[[ Data provided open ]]

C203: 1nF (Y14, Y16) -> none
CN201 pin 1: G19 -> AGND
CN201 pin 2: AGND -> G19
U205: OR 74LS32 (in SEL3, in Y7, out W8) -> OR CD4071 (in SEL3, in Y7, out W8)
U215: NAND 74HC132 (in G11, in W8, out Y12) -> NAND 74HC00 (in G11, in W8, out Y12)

[[ Data provided closed ]]
[[ Data provided open ]]

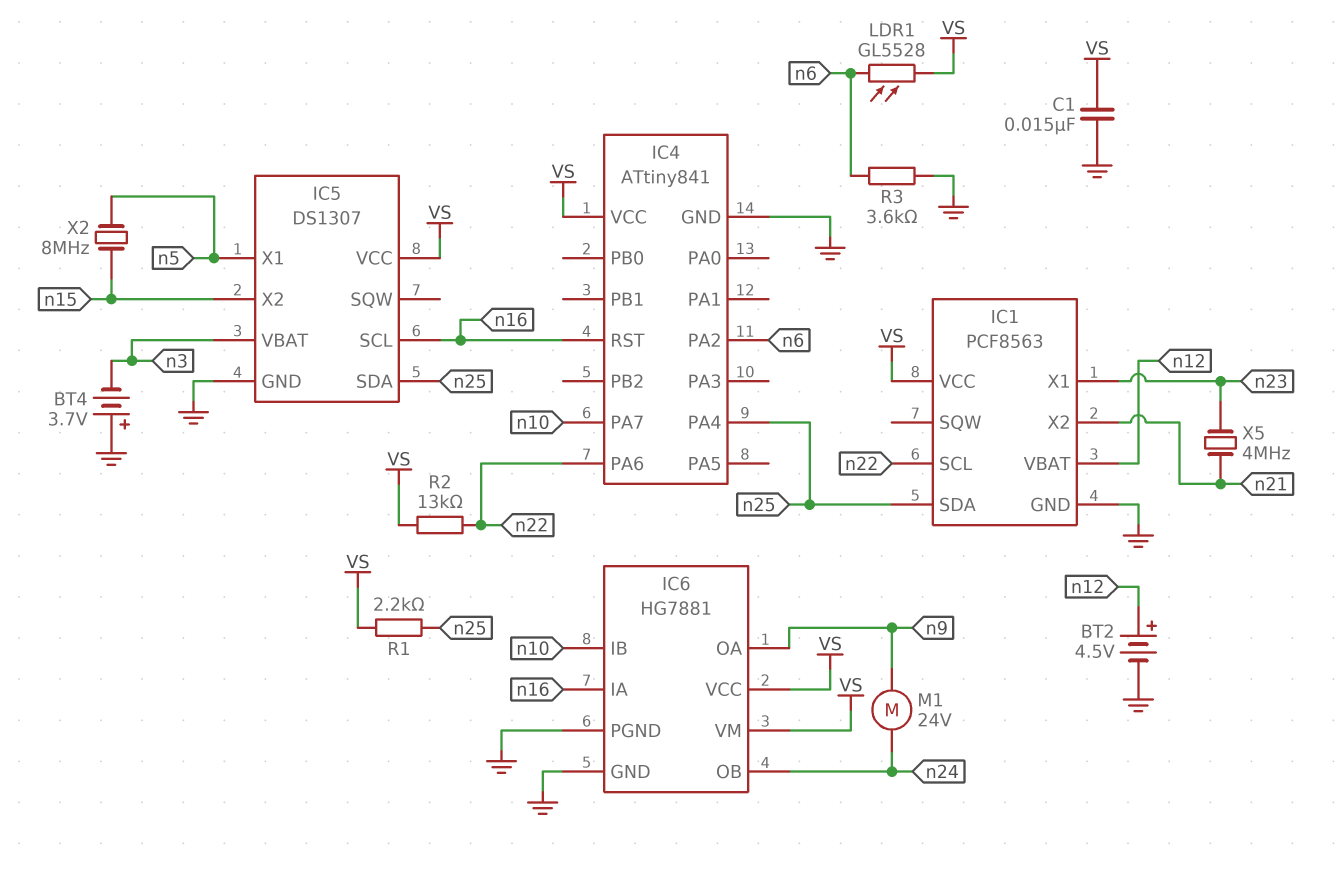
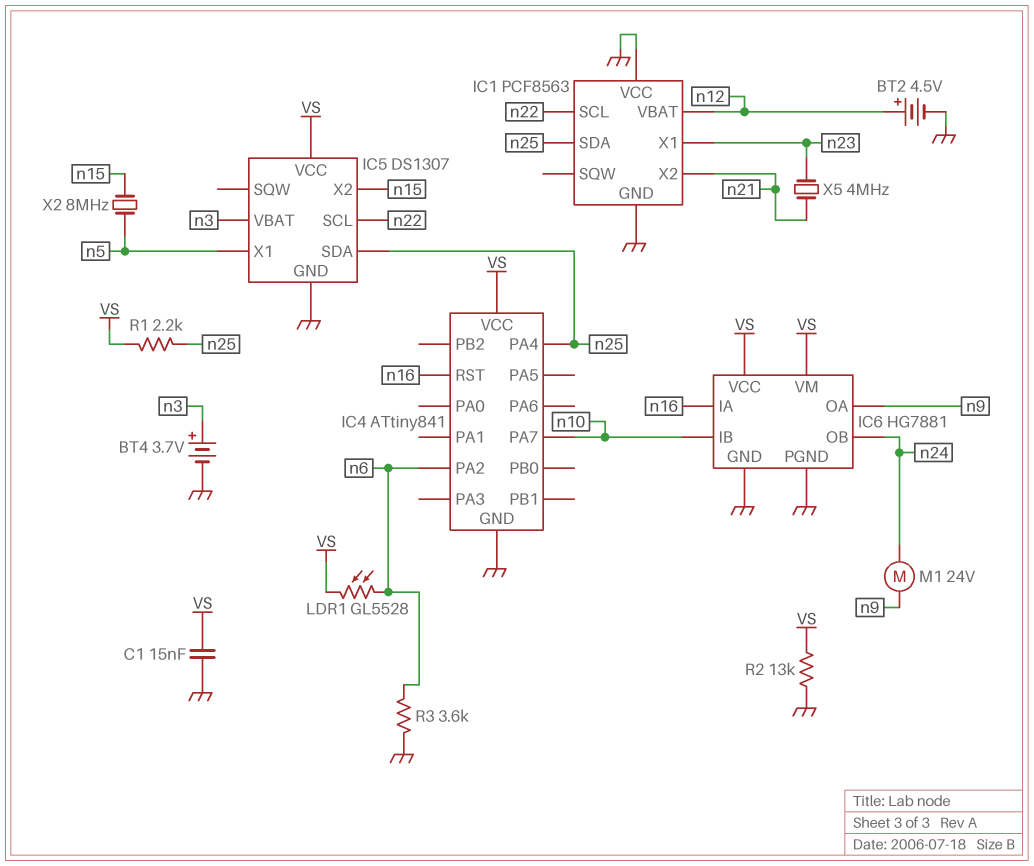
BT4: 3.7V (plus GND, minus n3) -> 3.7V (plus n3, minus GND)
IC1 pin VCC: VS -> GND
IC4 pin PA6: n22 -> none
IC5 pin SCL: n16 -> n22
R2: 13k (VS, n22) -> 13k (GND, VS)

[[ Data provided closed ]]
[[ Data provided open ]]

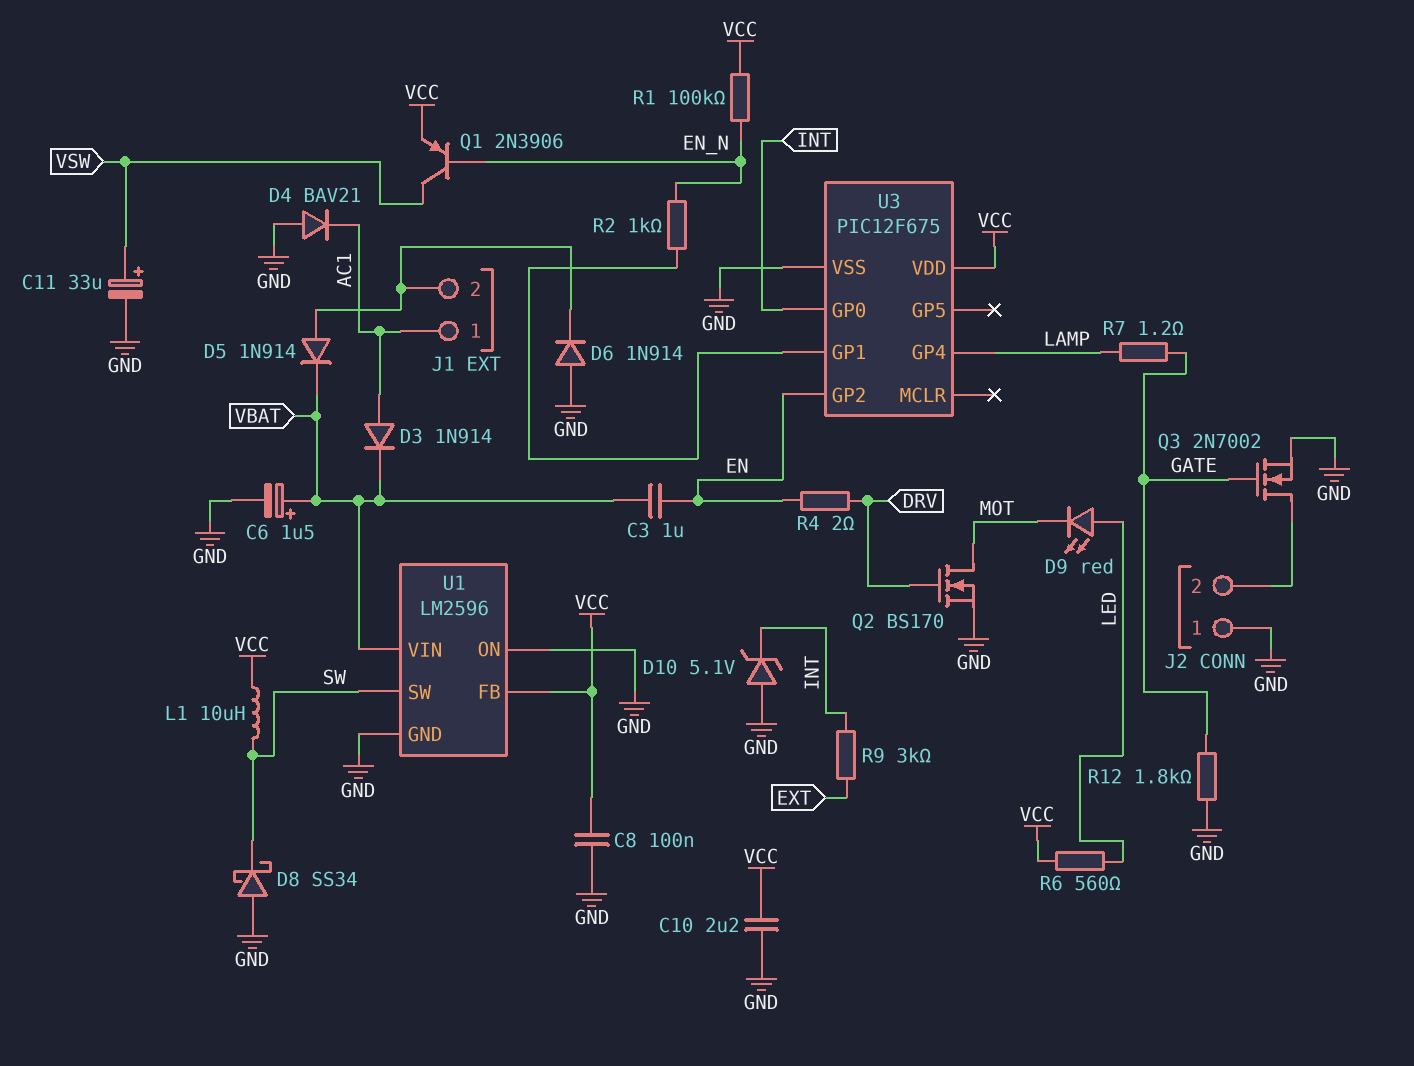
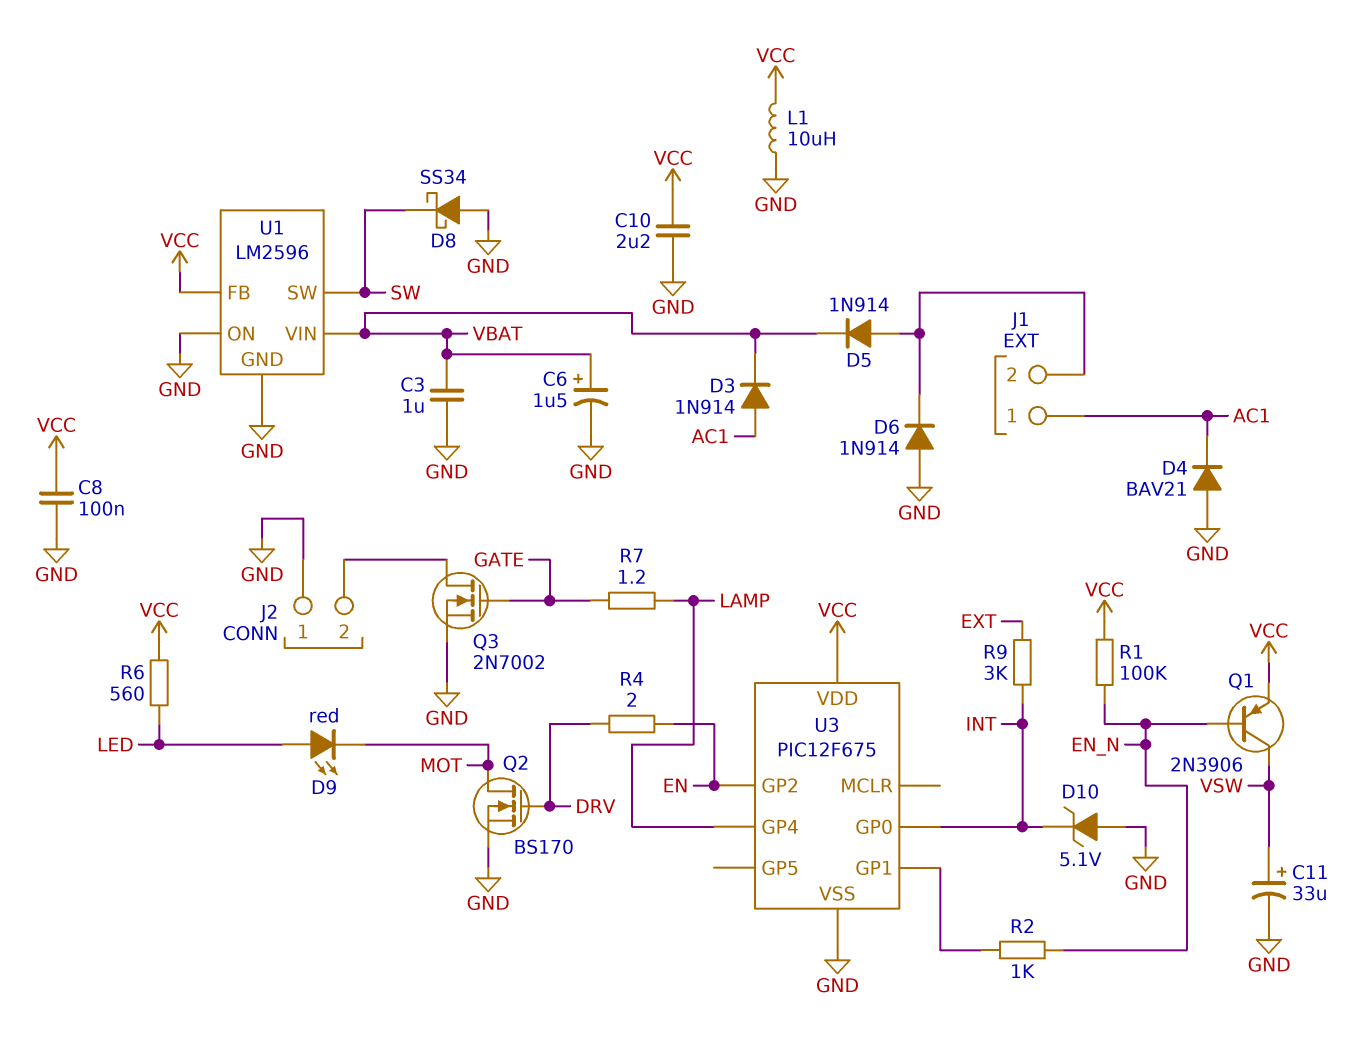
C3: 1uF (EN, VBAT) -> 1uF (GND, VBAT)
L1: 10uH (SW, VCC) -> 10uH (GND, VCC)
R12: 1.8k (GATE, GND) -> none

[[ Data provided closed ]]

### Task instructions
Find "BT4: 3.7V (plus" in the entries above and copy that whole line exactly, then each line after it through the line that contains "R2: 13k (VS, n22) -> 13k (GND, VS)".

### Solved exercise
BT4: 3.7V (plus GND, minus n3) -> 3.7V (plus n3, minus GND)
IC1 pin VCC: VS -> GND
IC4 pin PA6: n22 -> none
IC5 pin SCL: n16 -> n22
R2: 13k (VS, n22) -> 13k (GND, VS)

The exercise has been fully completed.